Using only the records, tally the lines with "black" in them and state that total by itself.

Provided data Start Marker

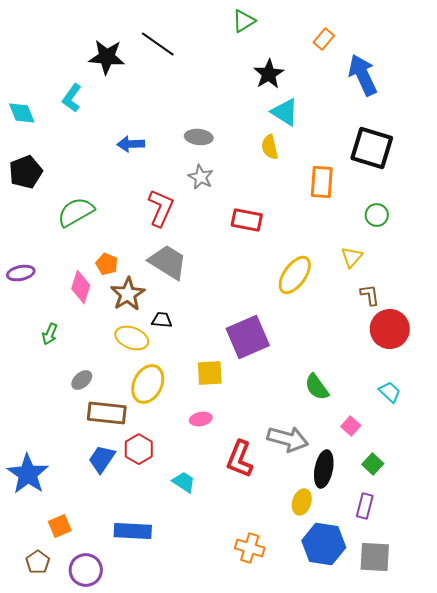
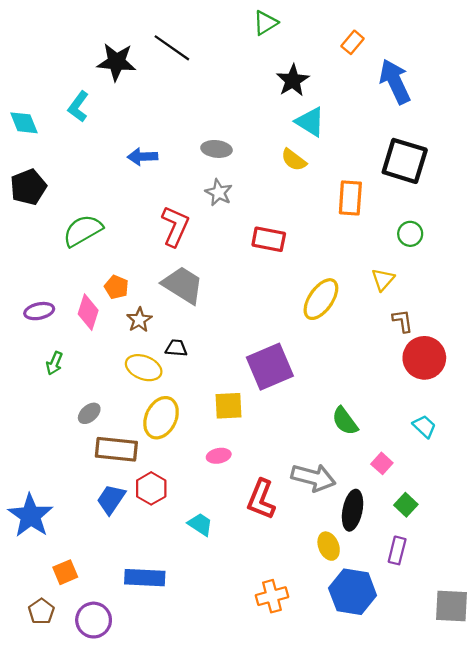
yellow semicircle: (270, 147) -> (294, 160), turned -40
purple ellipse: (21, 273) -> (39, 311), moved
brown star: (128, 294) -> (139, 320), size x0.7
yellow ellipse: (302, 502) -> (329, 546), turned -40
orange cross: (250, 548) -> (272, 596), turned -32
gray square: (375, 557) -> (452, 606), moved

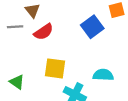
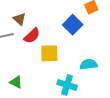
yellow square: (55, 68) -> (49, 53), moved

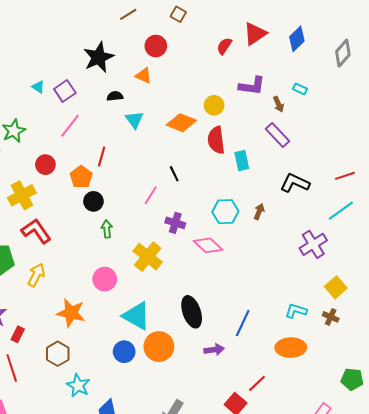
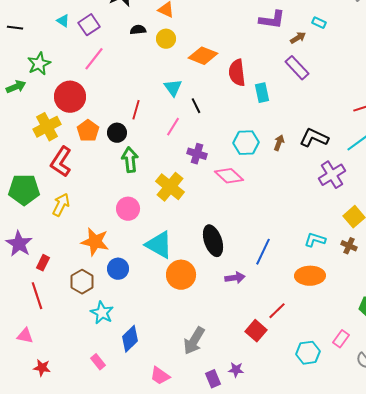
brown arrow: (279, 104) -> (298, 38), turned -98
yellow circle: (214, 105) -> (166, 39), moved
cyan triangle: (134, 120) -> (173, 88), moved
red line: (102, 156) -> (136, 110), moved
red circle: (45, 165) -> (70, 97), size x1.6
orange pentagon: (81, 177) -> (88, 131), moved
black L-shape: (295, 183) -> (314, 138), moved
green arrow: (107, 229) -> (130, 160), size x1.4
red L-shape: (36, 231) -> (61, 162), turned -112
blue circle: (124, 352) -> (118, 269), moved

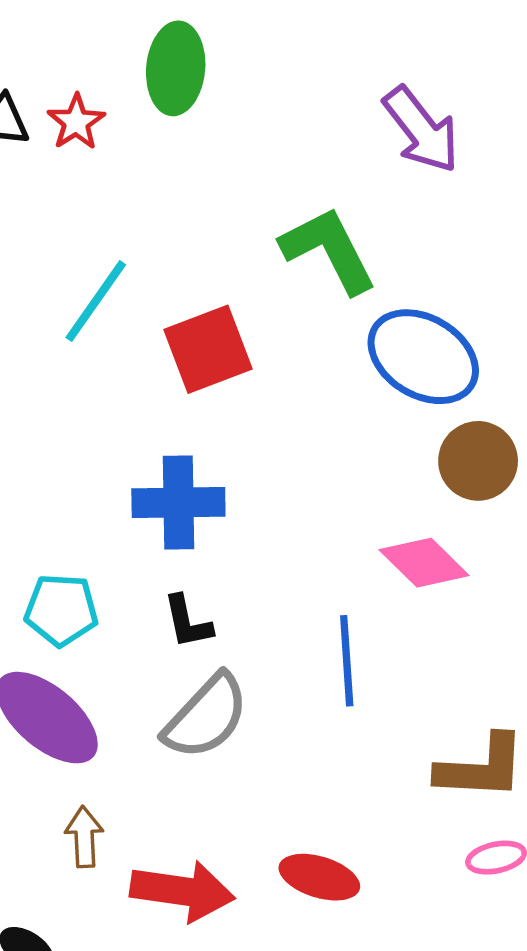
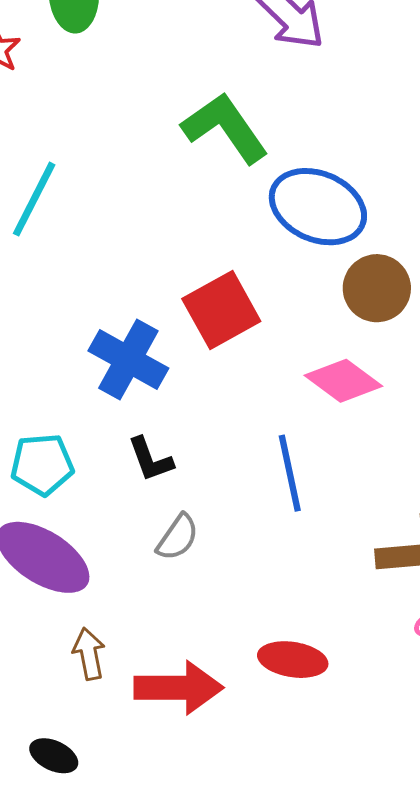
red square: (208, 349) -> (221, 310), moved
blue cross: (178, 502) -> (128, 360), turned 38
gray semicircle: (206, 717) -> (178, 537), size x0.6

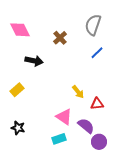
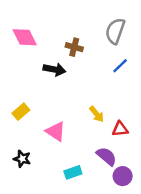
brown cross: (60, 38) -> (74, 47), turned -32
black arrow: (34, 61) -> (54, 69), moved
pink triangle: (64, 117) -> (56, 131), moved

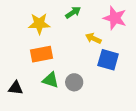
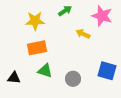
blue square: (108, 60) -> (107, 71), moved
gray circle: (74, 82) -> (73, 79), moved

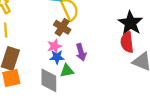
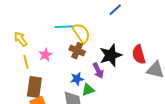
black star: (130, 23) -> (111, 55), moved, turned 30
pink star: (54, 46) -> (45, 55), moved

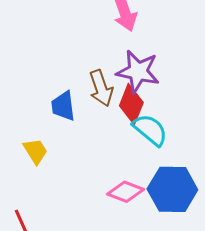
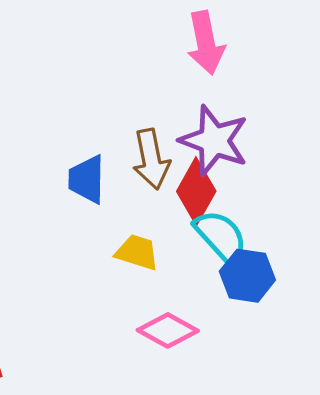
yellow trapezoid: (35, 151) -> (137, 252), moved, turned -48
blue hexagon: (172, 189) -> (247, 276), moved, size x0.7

Provided data End Marker

Written reply: 3